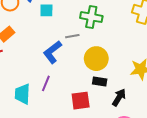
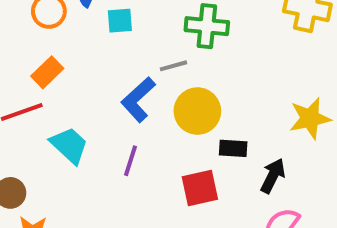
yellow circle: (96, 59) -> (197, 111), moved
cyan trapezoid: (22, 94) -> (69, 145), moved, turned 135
========================================
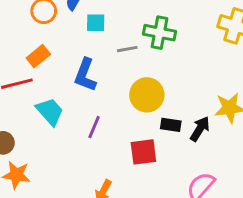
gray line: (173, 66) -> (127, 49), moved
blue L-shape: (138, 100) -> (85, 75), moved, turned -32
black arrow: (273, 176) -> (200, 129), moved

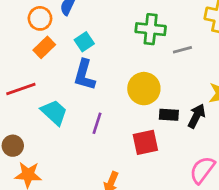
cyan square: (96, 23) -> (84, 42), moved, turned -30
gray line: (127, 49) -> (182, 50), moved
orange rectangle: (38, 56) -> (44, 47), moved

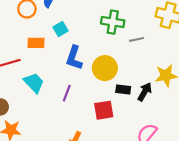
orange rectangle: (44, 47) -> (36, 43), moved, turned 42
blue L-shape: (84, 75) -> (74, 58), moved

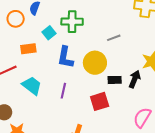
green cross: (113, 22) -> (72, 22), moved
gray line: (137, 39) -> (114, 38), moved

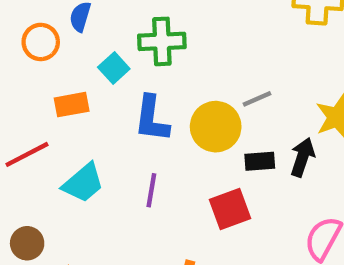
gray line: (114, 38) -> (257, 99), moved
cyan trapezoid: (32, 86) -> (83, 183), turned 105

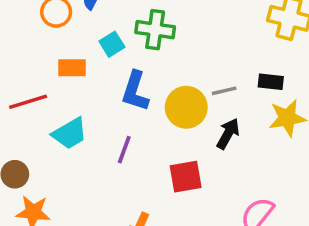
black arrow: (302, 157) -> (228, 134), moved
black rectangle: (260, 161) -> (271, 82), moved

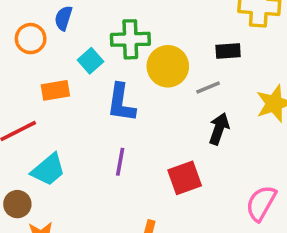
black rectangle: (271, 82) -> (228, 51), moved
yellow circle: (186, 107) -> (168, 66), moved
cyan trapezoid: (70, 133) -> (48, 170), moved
========================================
• Exercise objective
Among the lines above, please find those with "shape" and copy them.

• Answer to this task
blue L-shape: (138, 100) -> (85, 75), moved, turned -32
blue L-shape: (84, 75) -> (74, 58), moved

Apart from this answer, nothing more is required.